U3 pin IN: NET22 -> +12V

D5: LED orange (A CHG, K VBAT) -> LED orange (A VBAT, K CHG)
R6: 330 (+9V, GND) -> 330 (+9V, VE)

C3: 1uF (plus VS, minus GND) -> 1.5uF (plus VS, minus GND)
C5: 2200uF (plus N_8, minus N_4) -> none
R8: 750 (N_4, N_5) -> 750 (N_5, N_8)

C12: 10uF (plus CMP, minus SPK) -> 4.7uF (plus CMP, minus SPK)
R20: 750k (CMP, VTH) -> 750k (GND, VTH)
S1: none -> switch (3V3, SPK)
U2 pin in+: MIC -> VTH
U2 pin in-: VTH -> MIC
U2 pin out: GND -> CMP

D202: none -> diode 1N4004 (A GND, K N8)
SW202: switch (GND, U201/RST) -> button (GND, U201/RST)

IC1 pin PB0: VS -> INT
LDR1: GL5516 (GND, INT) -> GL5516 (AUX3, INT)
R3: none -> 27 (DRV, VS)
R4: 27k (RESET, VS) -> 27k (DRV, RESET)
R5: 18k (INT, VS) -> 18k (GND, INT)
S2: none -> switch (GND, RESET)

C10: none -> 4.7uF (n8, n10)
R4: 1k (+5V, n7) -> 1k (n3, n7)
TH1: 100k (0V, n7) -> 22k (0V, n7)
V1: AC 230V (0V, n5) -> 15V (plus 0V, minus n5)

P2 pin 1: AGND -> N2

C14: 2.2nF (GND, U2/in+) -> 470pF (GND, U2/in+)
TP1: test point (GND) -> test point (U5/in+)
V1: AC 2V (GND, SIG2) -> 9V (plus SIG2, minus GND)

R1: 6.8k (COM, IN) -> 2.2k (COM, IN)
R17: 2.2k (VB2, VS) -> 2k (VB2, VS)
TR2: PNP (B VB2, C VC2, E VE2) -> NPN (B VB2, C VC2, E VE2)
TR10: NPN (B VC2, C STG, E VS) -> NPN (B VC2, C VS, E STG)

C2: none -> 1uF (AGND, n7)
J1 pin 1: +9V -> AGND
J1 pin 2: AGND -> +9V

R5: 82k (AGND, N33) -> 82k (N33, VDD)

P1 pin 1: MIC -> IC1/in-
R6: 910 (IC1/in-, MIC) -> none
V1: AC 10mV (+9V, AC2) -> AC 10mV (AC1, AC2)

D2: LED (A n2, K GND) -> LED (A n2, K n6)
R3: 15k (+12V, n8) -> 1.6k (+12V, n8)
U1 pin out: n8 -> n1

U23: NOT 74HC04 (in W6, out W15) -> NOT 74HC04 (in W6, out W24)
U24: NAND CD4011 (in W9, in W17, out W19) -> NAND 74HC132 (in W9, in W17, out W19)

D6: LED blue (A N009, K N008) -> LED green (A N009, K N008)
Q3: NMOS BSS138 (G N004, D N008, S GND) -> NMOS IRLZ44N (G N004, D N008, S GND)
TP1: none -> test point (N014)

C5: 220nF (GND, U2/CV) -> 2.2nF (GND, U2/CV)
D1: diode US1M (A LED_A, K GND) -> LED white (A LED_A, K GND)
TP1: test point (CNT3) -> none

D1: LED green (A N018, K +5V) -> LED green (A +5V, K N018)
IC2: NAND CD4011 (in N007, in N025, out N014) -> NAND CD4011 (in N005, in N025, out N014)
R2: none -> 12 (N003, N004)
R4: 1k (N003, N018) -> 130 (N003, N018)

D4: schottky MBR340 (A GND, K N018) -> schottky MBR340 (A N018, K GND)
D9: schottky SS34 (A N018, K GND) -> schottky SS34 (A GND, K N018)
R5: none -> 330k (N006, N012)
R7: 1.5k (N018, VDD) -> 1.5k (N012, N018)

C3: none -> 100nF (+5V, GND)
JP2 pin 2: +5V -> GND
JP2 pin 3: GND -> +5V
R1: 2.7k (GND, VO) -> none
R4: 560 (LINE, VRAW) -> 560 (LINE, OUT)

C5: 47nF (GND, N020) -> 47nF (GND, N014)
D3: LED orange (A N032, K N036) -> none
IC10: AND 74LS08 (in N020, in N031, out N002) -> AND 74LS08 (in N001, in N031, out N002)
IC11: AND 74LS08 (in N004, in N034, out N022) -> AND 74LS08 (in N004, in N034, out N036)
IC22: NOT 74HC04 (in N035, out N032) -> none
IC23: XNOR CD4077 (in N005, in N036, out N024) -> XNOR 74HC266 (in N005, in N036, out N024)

WHAT IS EXPECTED. Could you copy every record above exactly as written?

EXERCISE SOLUTION.
U3 pin IN: NET22 -> +12V

D5: LED orange (A CHG, K VBAT) -> LED orange (A VBAT, K CHG)
R6: 330 (+9V, GND) -> 330 (+9V, VE)

C3: 1uF (plus VS, minus GND) -> 1.5uF (plus VS, minus GND)
C5: 2200uF (plus N_8, minus N_4) -> none
R8: 750 (N_4, N_5) -> 750 (N_5, N_8)

C12: 10uF (plus CMP, minus SPK) -> 4.7uF (plus CMP, minus SPK)
R20: 750k (CMP, VTH) -> 750k (GND, VTH)
S1: none -> switch (3V3, SPK)
U2 pin in+: MIC -> VTH
U2 pin in-: VTH -> MIC
U2 pin out: GND -> CMP

D202: none -> diode 1N4004 (A GND, K N8)
SW202: switch (GND, U201/RST) -> button (GND, U201/RST)

IC1 pin PB0: VS -> INT
LDR1: GL5516 (GND, INT) -> GL5516 (AUX3, INT)
R3: none -> 27 (DRV, VS)
R4: 27k (RESET, VS) -> 27k (DRV, RESET)
R5: 18k (INT, VS) -> 18k (GND, INT)
S2: none -> switch (GND, RESET)

C10: none -> 4.7uF (n8, n10)
R4: 1k (+5V, n7) -> 1k (n3, n7)
TH1: 100k (0V, n7) -> 22k (0V, n7)
V1: AC 230V (0V, n5) -> 15V (plus 0V, minus n5)

P2 pin 1: AGND -> N2

C14: 2.2nF (GND, U2/in+) -> 470pF (GND, U2/in+)
TP1: test point (GND) -> test point (U5/in+)
V1: AC 2V (GND, SIG2) -> 9V (plus SIG2, minus GND)

R1: 6.8k (COM, IN) -> 2.2k (COM, IN)
R17: 2.2k (VB2, VS) -> 2k (VB2, VS)
TR2: PNP (B VB2, C VC2, E VE2) -> NPN (B VB2, C VC2, E VE2)
TR10: NPN (B VC2, C STG, E VS) -> NPN (B VC2, C VS, E STG)

C2: none -> 1uF (AGND, n7)
J1 pin 1: +9V -> AGND
J1 pin 2: AGND -> +9V

R5: 82k (AGND, N33) -> 82k (N33, VDD)

P1 pin 1: MIC -> IC1/in-
R6: 910 (IC1/in-, MIC) -> none
V1: AC 10mV (+9V, AC2) -> AC 10mV (AC1, AC2)

D2: LED (A n2, K GND) -> LED (A n2, K n6)
R3: 15k (+12V, n8) -> 1.6k (+12V, n8)
U1 pin out: n8 -> n1

U23: NOT 74HC04 (in W6, out W15) -> NOT 74HC04 (in W6, out W24)
U24: NAND CD4011 (in W9, in W17, out W19) -> NAND 74HC132 (in W9, in W17, out W19)

D6: LED blue (A N009, K N008) -> LED green (A N009, K N008)
Q3: NMOS BSS138 (G N004, D N008, S GND) -> NMOS IRLZ44N (G N004, D N008, S GND)
TP1: none -> test point (N014)

C5: 220nF (GND, U2/CV) -> 2.2nF (GND, U2/CV)
D1: diode US1M (A LED_A, K GND) -> LED white (A LED_A, K GND)
TP1: test point (CNT3) -> none

D1: LED green (A N018, K +5V) -> LED green (A +5V, K N018)
IC2: NAND CD4011 (in N007, in N025, out N014) -> NAND CD4011 (in N005, in N025, out N014)
R2: none -> 12 (N003, N004)
R4: 1k (N003, N018) -> 130 (N003, N018)

D4: schottky MBR340 (A GND, K N018) -> schottky MBR340 (A N018, K GND)
D9: schottky SS34 (A N018, K GND) -> schottky SS34 (A GND, K N018)
R5: none -> 330k (N006, N012)
R7: 1.5k (N018, VDD) -> 1.5k (N012, N018)

C3: none -> 100nF (+5V, GND)
JP2 pin 2: +5V -> GND
JP2 pin 3: GND -> +5V
R1: 2.7k (GND, VO) -> none
R4: 560 (LINE, VRAW) -> 560 (LINE, OUT)

C5: 47nF (GND, N020) -> 47nF (GND, N014)
D3: LED orange (A N032, K N036) -> none
IC10: AND 74LS08 (in N020, in N031, out N002) -> AND 74LS08 (in N001, in N031, out N002)
IC11: AND 74LS08 (in N004, in N034, out N022) -> AND 74LS08 (in N004, in N034, out N036)
IC22: NOT 74HC04 (in N035, out N032) -> none
IC23: XNOR CD4077 (in N005, in N036, out N024) -> XNOR 74HC266 (in N005, in N036, out N024)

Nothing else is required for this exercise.